Word for word, restate the lines from the start of the data below through the line containing "none -> toy".

[RECORDS SUPPLIED — start]

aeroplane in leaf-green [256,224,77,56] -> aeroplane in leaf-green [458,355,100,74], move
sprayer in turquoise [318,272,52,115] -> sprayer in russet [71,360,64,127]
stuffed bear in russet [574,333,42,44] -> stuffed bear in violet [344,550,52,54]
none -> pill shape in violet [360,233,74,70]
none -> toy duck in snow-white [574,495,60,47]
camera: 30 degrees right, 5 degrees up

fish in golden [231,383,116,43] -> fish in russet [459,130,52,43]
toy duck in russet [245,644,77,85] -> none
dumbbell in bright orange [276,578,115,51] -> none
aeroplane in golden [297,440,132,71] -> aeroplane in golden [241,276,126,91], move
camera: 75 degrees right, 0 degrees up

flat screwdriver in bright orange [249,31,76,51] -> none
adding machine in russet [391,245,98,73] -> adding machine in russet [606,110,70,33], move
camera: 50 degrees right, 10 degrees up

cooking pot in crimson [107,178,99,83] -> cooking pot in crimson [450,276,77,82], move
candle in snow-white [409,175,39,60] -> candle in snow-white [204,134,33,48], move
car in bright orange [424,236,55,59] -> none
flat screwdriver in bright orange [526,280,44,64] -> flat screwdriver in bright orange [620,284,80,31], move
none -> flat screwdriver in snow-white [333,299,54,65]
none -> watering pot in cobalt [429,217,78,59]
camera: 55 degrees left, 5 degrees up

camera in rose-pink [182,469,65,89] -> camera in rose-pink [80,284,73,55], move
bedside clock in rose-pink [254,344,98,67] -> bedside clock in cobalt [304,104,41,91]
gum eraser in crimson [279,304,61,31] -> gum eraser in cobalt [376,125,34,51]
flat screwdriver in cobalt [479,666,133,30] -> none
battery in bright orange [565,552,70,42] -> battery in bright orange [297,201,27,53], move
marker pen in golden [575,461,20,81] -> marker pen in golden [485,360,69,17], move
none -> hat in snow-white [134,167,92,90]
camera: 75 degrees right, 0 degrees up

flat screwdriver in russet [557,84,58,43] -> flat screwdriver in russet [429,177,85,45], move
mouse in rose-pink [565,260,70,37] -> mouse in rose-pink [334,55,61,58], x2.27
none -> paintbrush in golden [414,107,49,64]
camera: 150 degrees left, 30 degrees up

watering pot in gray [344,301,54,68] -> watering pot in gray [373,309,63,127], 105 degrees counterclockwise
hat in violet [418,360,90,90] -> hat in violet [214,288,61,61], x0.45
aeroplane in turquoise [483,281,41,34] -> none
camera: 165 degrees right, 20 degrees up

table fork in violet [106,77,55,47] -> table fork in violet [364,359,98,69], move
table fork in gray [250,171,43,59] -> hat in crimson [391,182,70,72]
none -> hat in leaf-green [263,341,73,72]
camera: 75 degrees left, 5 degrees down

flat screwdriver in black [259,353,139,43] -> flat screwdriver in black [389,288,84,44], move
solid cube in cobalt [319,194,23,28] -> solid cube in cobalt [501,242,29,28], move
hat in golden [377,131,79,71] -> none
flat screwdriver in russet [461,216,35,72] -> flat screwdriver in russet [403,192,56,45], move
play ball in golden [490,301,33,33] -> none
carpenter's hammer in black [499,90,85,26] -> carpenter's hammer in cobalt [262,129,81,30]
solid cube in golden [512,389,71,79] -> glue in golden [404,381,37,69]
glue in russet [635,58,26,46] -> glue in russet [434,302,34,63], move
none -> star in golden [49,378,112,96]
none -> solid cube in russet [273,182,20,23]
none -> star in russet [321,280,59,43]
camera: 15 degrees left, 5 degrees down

[RECORDS SUPPLIED — finish]

• [RESPONSE AREA]:
aeroplane in leaf-green [256,224,77,56] -> aeroplane in leaf-green [458,355,100,74], move
sprayer in turquoise [318,272,52,115] -> sprayer in russet [71,360,64,127]
stuffed bear in russet [574,333,42,44] -> stuffed bear in violet [344,550,52,54]
none -> pill shape in violet [360,233,74,70]
none -> toy duck in snow-white [574,495,60,47]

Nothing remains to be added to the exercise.